**WHAT YOU ARE ASKED TO DO**: The whole listing is to be restated, character for character.

**DATA SHOWN**:
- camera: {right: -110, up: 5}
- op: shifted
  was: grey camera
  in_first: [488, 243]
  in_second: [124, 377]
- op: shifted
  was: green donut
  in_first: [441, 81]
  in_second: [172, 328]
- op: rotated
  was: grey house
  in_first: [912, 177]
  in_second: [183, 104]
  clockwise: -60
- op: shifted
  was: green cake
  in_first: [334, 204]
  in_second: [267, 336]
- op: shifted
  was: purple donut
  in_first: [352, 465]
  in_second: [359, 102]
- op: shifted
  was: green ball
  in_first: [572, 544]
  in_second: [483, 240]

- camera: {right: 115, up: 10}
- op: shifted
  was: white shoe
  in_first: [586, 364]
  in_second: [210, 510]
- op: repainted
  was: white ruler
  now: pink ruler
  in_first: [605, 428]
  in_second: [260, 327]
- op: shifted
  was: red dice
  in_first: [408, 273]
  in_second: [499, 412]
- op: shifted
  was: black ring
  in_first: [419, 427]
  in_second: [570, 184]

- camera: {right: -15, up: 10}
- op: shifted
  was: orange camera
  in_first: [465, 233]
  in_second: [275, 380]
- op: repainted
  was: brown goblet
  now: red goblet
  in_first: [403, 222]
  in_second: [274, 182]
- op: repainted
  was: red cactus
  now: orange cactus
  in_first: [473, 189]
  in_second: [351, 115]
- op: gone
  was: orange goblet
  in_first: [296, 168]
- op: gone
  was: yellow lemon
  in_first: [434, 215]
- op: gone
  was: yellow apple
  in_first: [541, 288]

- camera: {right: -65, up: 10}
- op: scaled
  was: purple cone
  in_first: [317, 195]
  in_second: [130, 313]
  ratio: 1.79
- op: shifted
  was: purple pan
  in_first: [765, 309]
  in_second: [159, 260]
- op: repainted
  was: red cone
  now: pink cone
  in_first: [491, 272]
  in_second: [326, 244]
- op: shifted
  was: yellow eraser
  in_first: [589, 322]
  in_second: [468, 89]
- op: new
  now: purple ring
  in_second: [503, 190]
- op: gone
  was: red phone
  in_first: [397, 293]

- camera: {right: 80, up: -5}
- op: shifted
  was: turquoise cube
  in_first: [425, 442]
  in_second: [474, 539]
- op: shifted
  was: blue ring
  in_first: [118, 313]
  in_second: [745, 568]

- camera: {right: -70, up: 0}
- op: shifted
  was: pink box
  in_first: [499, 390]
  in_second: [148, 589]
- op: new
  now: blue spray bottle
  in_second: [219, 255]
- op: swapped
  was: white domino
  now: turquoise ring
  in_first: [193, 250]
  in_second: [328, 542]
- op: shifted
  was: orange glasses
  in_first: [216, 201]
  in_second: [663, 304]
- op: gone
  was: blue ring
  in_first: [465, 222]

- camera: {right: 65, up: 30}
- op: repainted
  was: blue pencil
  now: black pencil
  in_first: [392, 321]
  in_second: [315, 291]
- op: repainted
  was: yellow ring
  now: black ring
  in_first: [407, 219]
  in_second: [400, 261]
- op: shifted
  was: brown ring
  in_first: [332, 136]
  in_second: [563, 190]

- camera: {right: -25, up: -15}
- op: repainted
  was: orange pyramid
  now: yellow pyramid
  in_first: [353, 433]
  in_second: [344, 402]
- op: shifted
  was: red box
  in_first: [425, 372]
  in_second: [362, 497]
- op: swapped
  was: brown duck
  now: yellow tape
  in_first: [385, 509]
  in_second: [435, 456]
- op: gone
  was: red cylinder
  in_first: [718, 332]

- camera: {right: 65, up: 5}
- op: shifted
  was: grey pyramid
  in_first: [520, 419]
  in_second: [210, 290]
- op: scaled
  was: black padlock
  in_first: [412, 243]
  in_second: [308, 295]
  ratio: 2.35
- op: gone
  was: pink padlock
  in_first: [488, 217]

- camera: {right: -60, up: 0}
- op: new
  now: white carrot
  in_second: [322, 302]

**FINISHED TASK**:
- camera: {right: -110, up: 5}
- op: shifted
  was: grey camera
  in_first: [488, 243]
  in_second: [124, 377]
- op: shifted
  was: green donut
  in_first: [441, 81]
  in_second: [172, 328]
- op: rotated
  was: grey house
  in_first: [912, 177]
  in_second: [183, 104]
  clockwise: -60
- op: shifted
  was: green cake
  in_first: [334, 204]
  in_second: [267, 336]
- op: shifted
  was: purple donut
  in_first: [352, 465]
  in_second: [359, 102]
- op: shifted
  was: green ball
  in_first: [572, 544]
  in_second: [483, 240]

- camera: {right: 115, up: 10}
- op: shifted
  was: white shoe
  in_first: [586, 364]
  in_second: [210, 510]
- op: repainted
  was: white ruler
  now: pink ruler
  in_first: [605, 428]
  in_second: [260, 327]
- op: shifted
  was: red dice
  in_first: [408, 273]
  in_second: [499, 412]
- op: shifted
  was: black ring
  in_first: [419, 427]
  in_second: [570, 184]

- camera: {right: -15, up: 10}
- op: shifted
  was: orange camera
  in_first: [465, 233]
  in_second: [275, 380]
- op: repainted
  was: brown goblet
  now: red goblet
  in_first: [403, 222]
  in_second: [274, 182]
- op: repainted
  was: red cactus
  now: orange cactus
  in_first: [473, 189]
  in_second: [351, 115]
- op: gone
  was: orange goblet
  in_first: [296, 168]
- op: gone
  was: yellow lemon
  in_first: [434, 215]
- op: gone
  was: yellow apple
  in_first: [541, 288]

- camera: {right: -65, up: 10}
- op: scaled
  was: purple cone
  in_first: [317, 195]
  in_second: [130, 313]
  ratio: 1.79
- op: shifted
  was: purple pan
  in_first: [765, 309]
  in_second: [159, 260]
- op: repainted
  was: red cone
  now: pink cone
  in_first: [491, 272]
  in_second: [326, 244]
- op: shifted
  was: yellow eraser
  in_first: [589, 322]
  in_second: [468, 89]
- op: new
  now: purple ring
  in_second: [503, 190]
- op: gone
  was: red phone
  in_first: [397, 293]

- camera: {right: 80, up: -5}
- op: shifted
  was: turquoise cube
  in_first: [425, 442]
  in_second: [474, 539]
- op: shifted
  was: blue ring
  in_first: [118, 313]
  in_second: [745, 568]

- camera: {right: -70, up: 0}
- op: shifted
  was: pink box
  in_first: [499, 390]
  in_second: [148, 589]
- op: new
  now: blue spray bottle
  in_second: [219, 255]
- op: swapped
  was: white domino
  now: turquoise ring
  in_first: [193, 250]
  in_second: [328, 542]
- op: shifted
  was: orange glasses
  in_first: [216, 201]
  in_second: [663, 304]
- op: gone
  was: blue ring
  in_first: [465, 222]

- camera: {right: 65, up: 30}
- op: repainted
  was: blue pencil
  now: black pencil
  in_first: [392, 321]
  in_second: [315, 291]
- op: repainted
  was: yellow ring
  now: black ring
  in_first: [407, 219]
  in_second: [400, 261]
- op: shifted
  was: brown ring
  in_first: [332, 136]
  in_second: [563, 190]

- camera: {right: -25, up: -15}
- op: repainted
  was: orange pyramid
  now: yellow pyramid
  in_first: [353, 433]
  in_second: [344, 402]
- op: shifted
  was: red box
  in_first: [425, 372]
  in_second: [362, 497]
- op: swapped
  was: brown duck
  now: yellow tape
  in_first: [385, 509]
  in_second: [435, 456]
- op: gone
  was: red cylinder
  in_first: [718, 332]

- camera: {right: 65, up: 5}
- op: shifted
  was: grey pyramid
  in_first: [520, 419]
  in_second: [210, 290]
- op: scaled
  was: black padlock
  in_first: [412, 243]
  in_second: [308, 295]
  ratio: 2.35
- op: gone
  was: pink padlock
  in_first: [488, 217]

- camera: {right: -60, up: 0}
- op: new
  now: white carrot
  in_second: [322, 302]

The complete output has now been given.